• _Task to carry out_: Everything in the listing that follows should be reproduced exactly except the pictures.

• _Source material_:
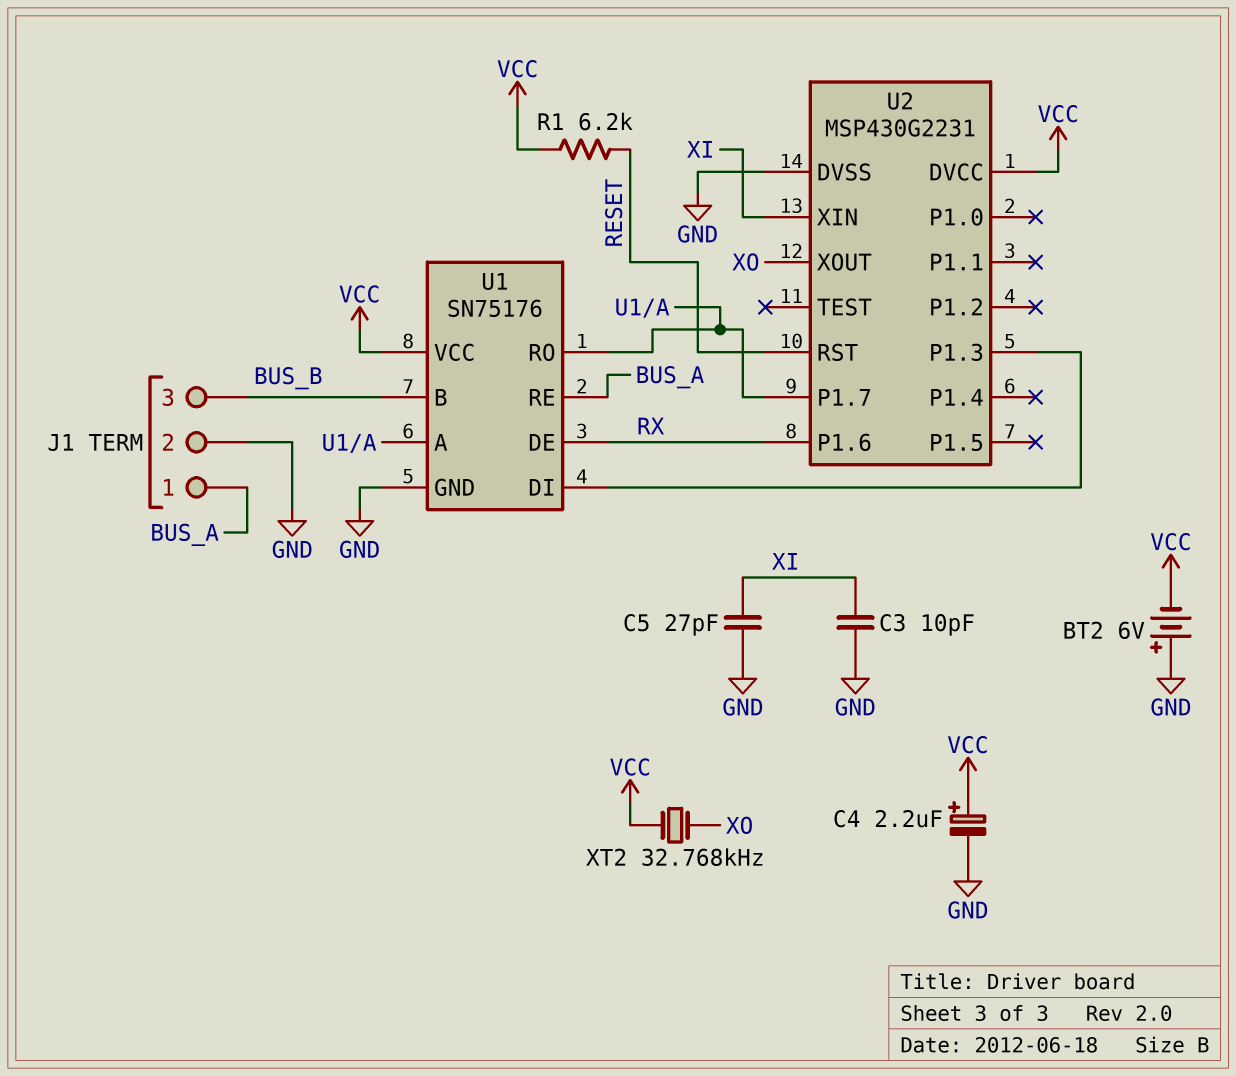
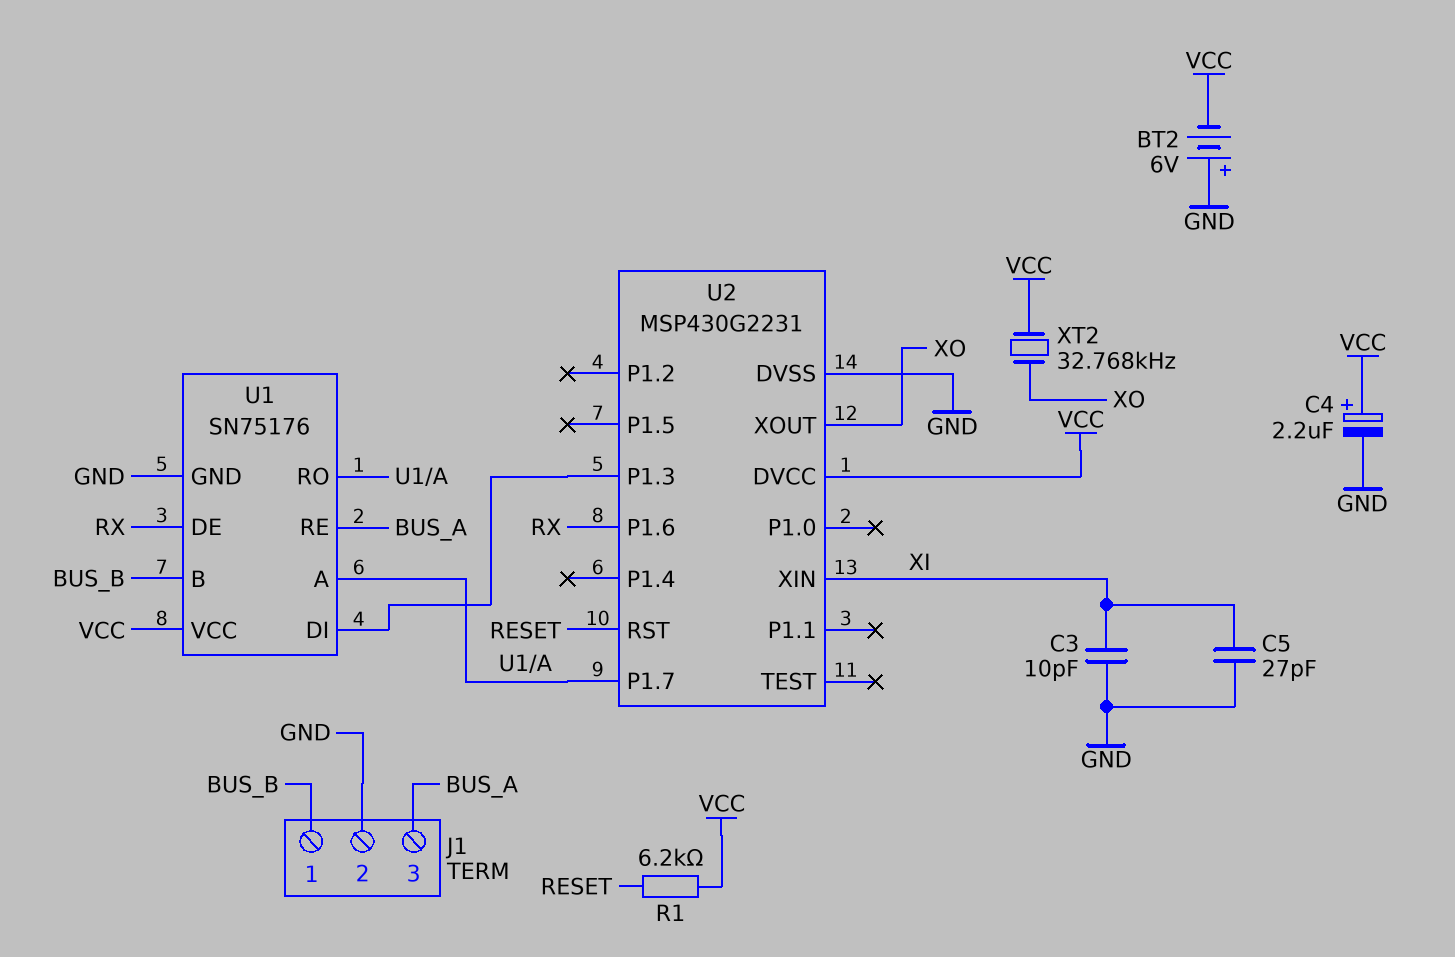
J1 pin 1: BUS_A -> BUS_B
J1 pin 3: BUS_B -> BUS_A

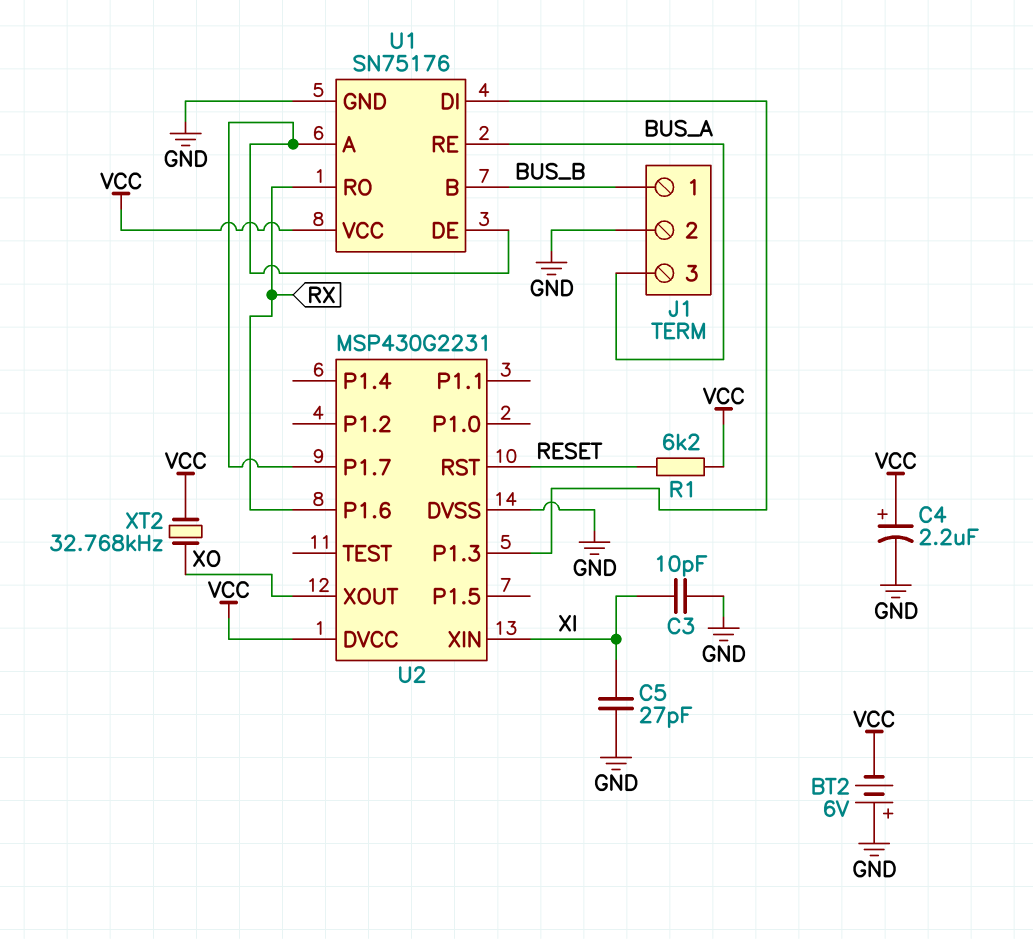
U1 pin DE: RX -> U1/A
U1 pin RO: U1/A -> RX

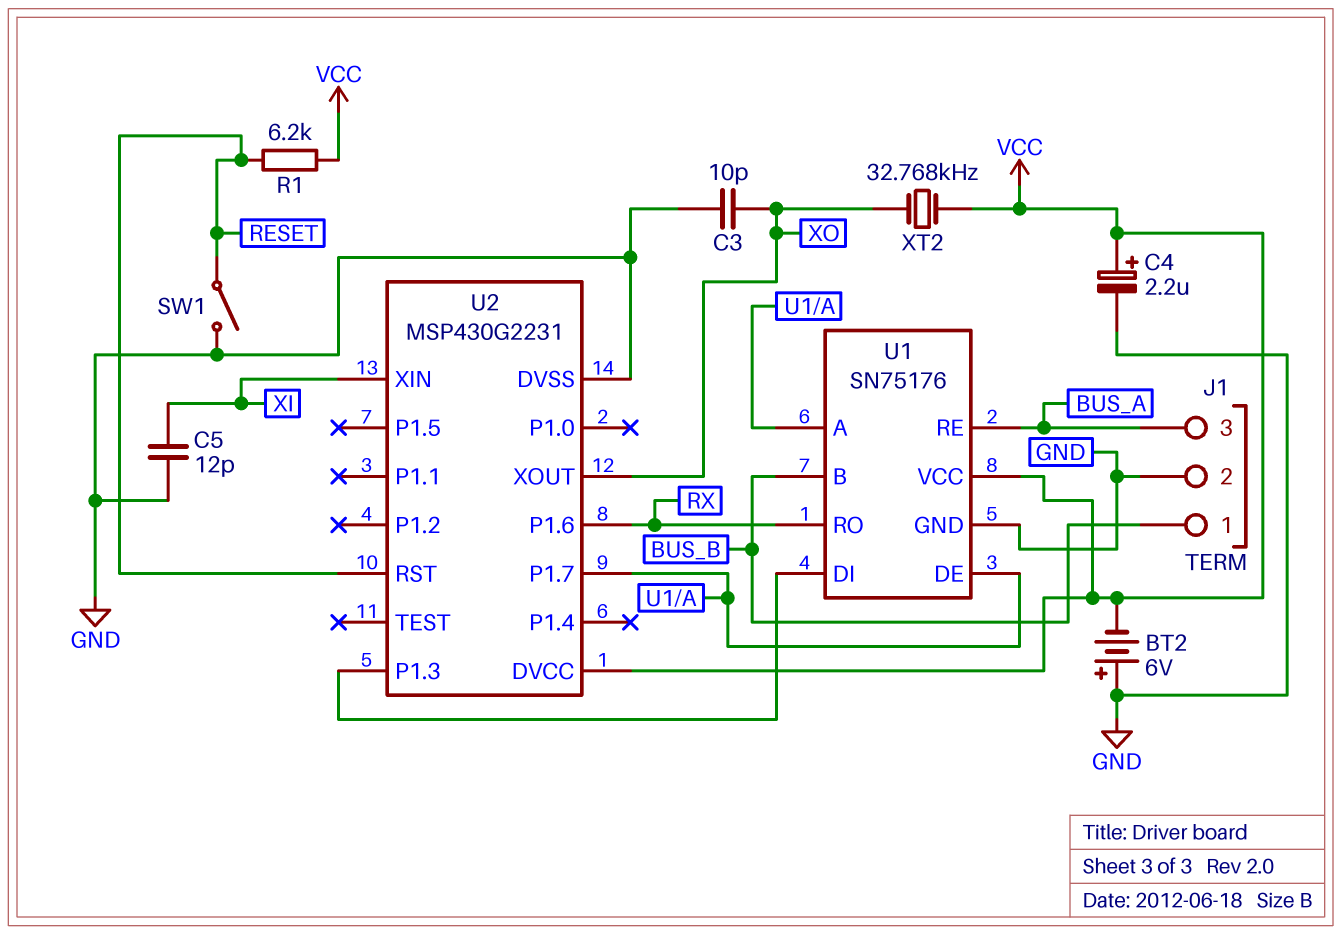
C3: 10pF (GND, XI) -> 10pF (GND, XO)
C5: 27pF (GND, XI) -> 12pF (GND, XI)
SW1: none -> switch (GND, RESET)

• _Exercise solution_:
J1 pin 1: BUS_A -> BUS_B
J1 pin 3: BUS_B -> BUS_A

U1 pin DE: RX -> U1/A
U1 pin RO: U1/A -> RX

C3: 10pF (GND, XI) -> 10pF (GND, XO)
C5: 27pF (GND, XI) -> 12pF (GND, XI)
SW1: none -> switch (GND, RESET)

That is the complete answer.